_What the task requires_: The lines to return are those from the line holding "D3: schottky (A" through the last line of the entries below, both included, written exactly and without pictures.

_Available data_:
┌──

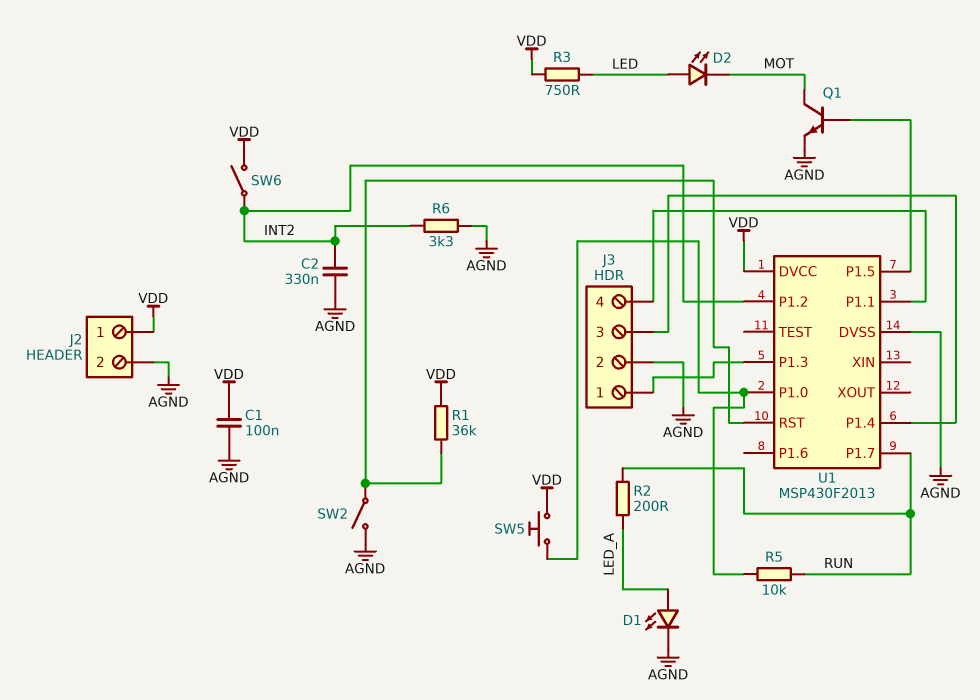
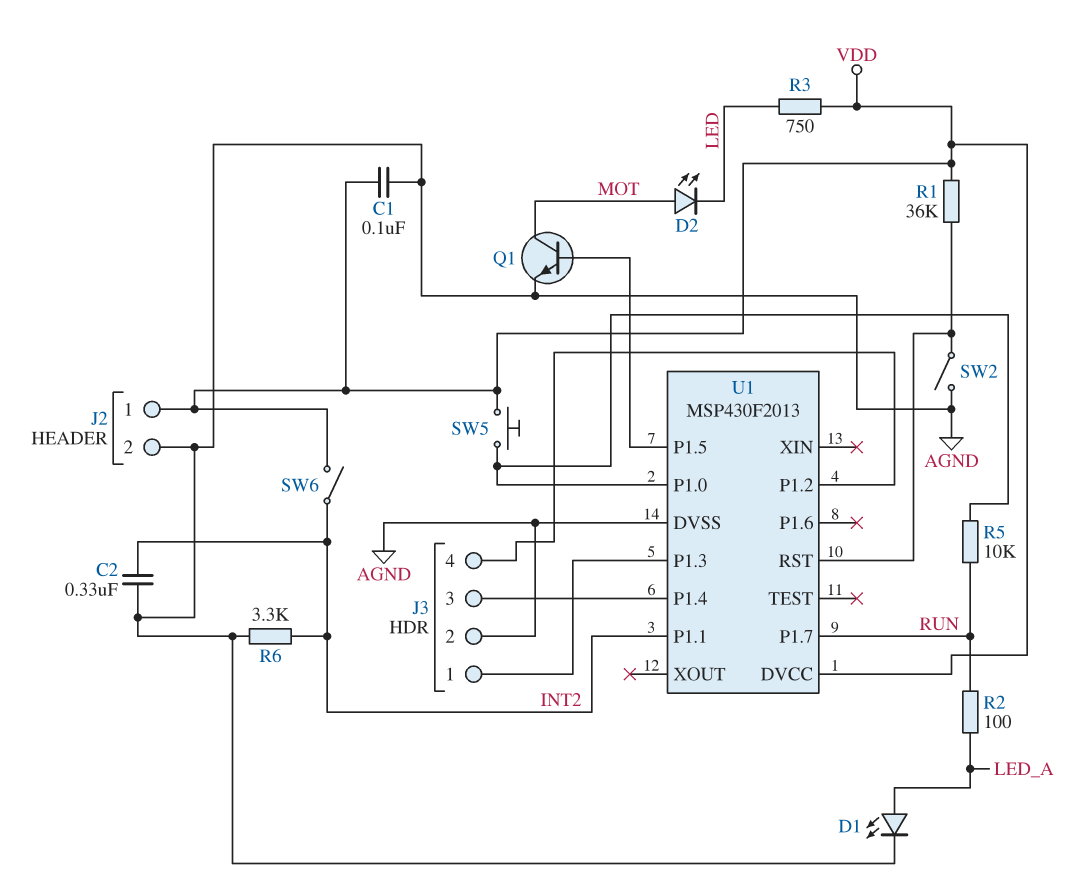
D2: LED (A LED, K MOT) -> LED (A MOT, K LED)
R2: 200 (LED_A, RUN) -> 100 (LED_A, RUN)
U1 pin P1.1: J3/4 -> INT2
U1 pin P1.2: INT2 -> J3/4

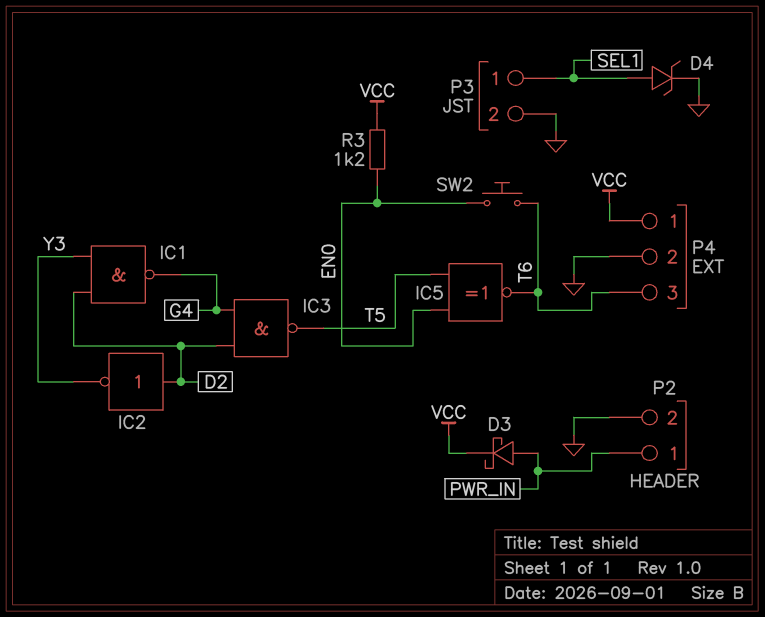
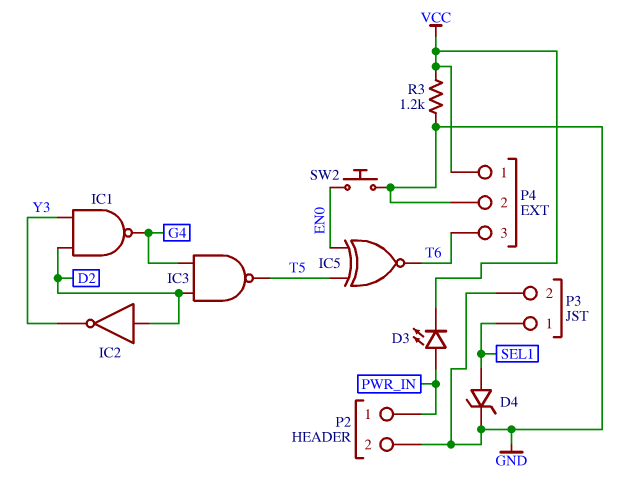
D3: schottky (A PWR_IN, K VCC) -> LED (A PWR_IN, K VCC)
R3: 1.2k (EN0, VCC) -> 1.2k (GND, VCC)
SW2: button (EN0, T6) -> button (EN0, GND)

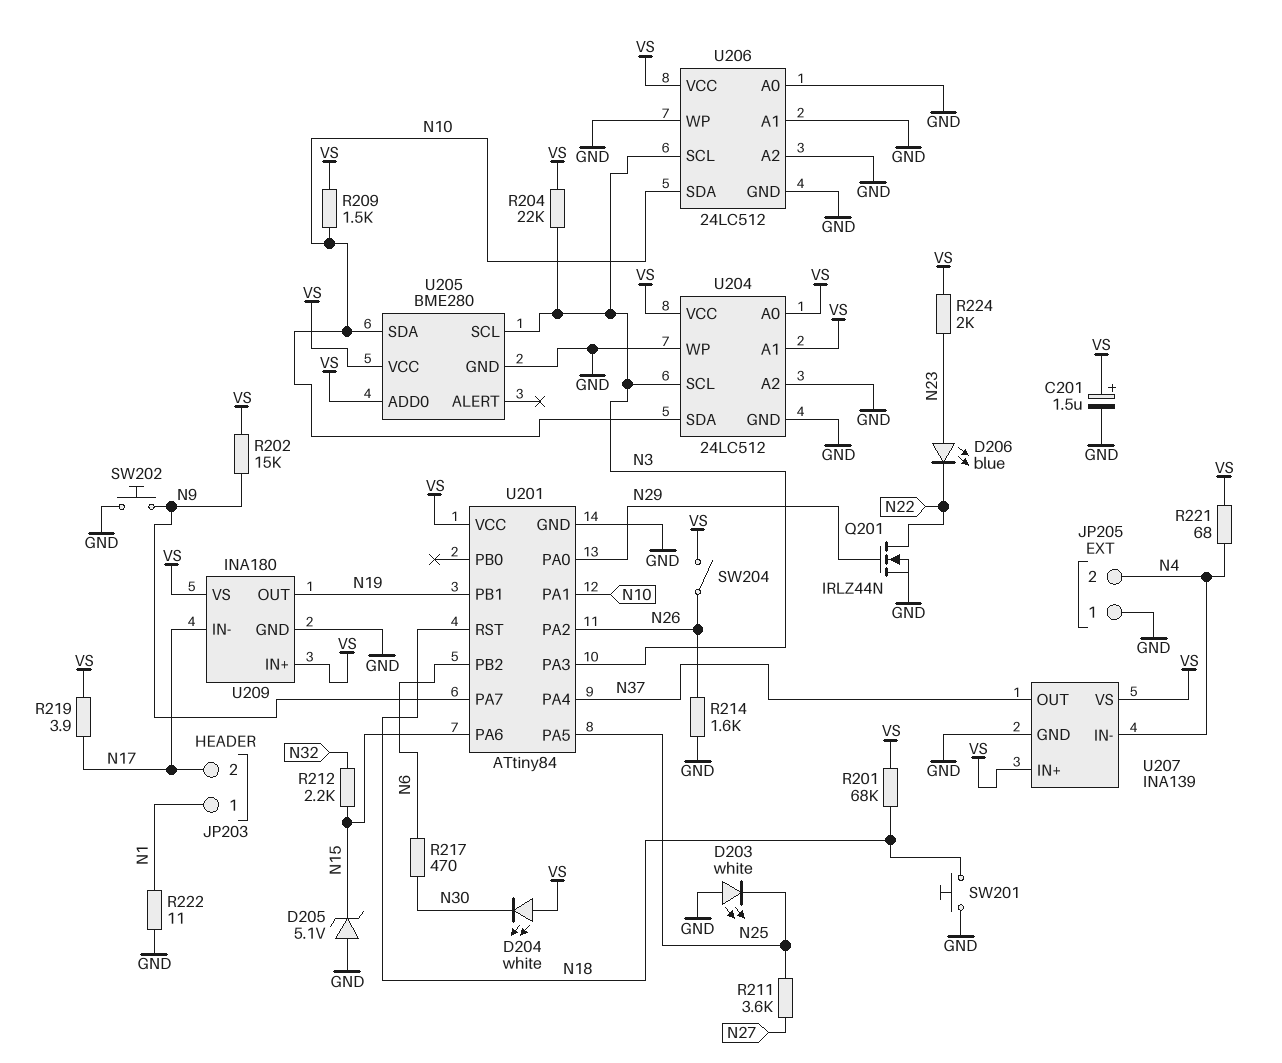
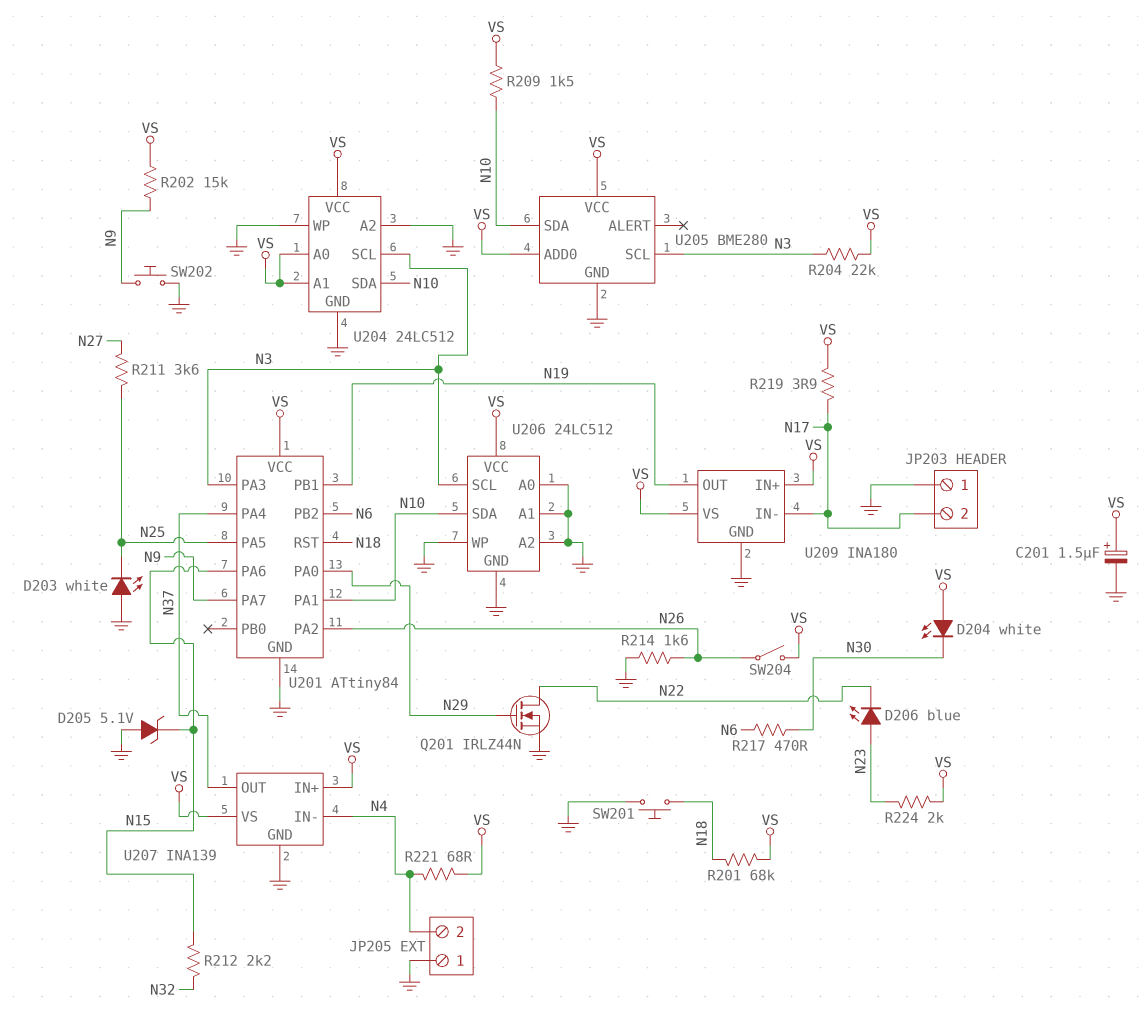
JP203 pin 1: N1 -> GND
R222: 11 (GND, N1) -> none

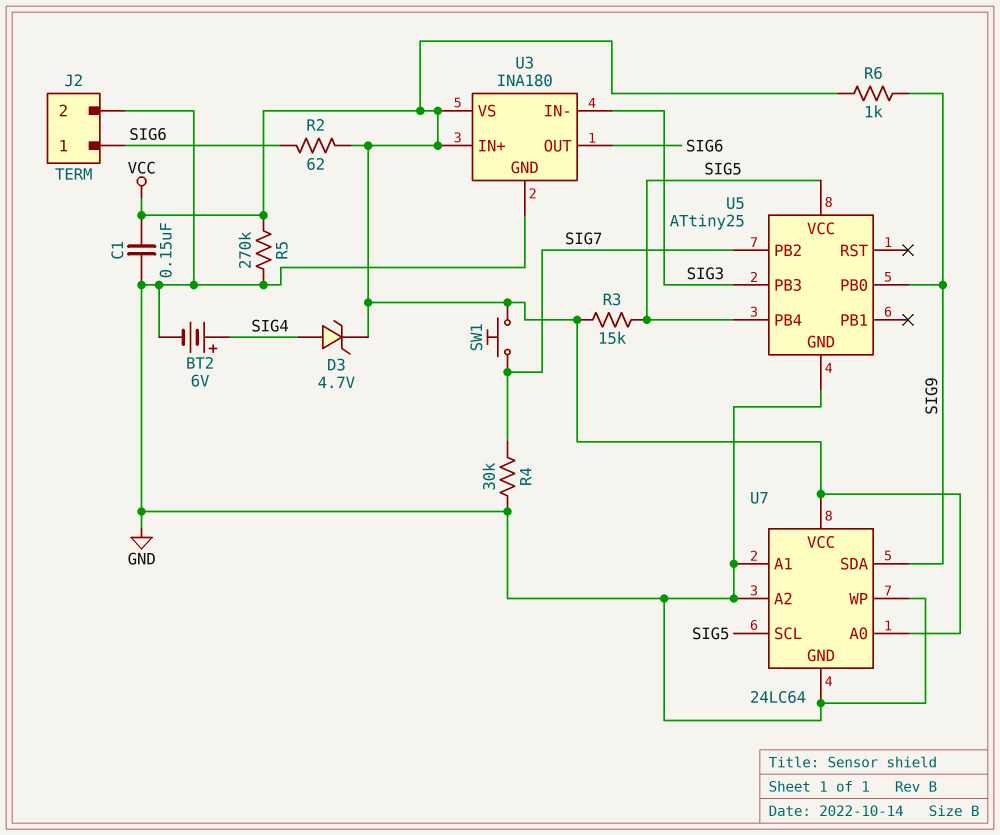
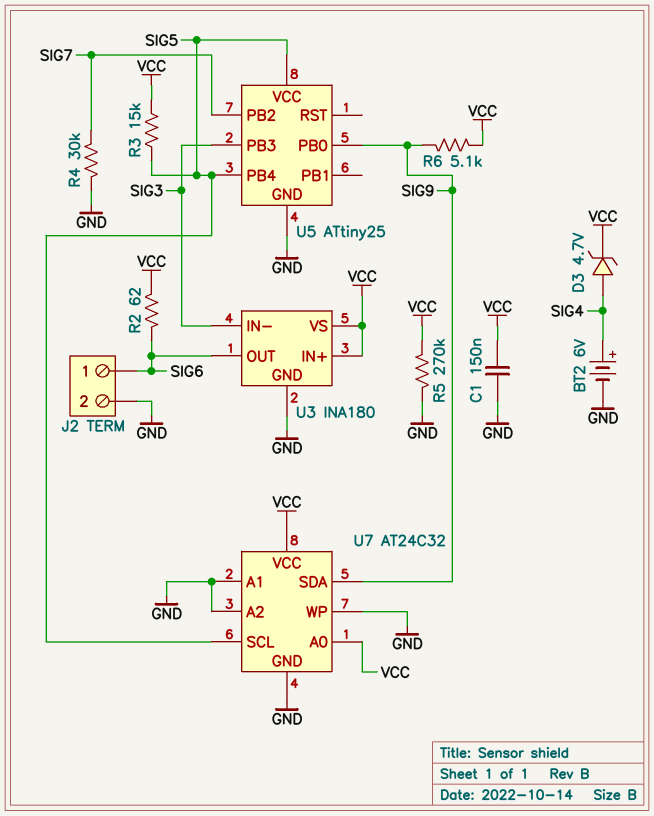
R6: 1k (SIG9, VCC) -> 5.1k (SIG9, VCC)
SW1: button (SIG7, VCC) -> none
U7: 24LC64 -> AT24C32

└──

_Solution_:
D3: schottky (A PWR_IN, K VCC) -> LED (A PWR_IN, K VCC)
R3: 1.2k (EN0, VCC) -> 1.2k (GND, VCC)
SW2: button (EN0, T6) -> button (EN0, GND)

JP203 pin 1: N1 -> GND
R222: 11 (GND, N1) -> none

R6: 1k (SIG9, VCC) -> 5.1k (SIG9, VCC)
SW1: button (SIG7, VCC) -> none
U7: 24LC64 -> AT24C32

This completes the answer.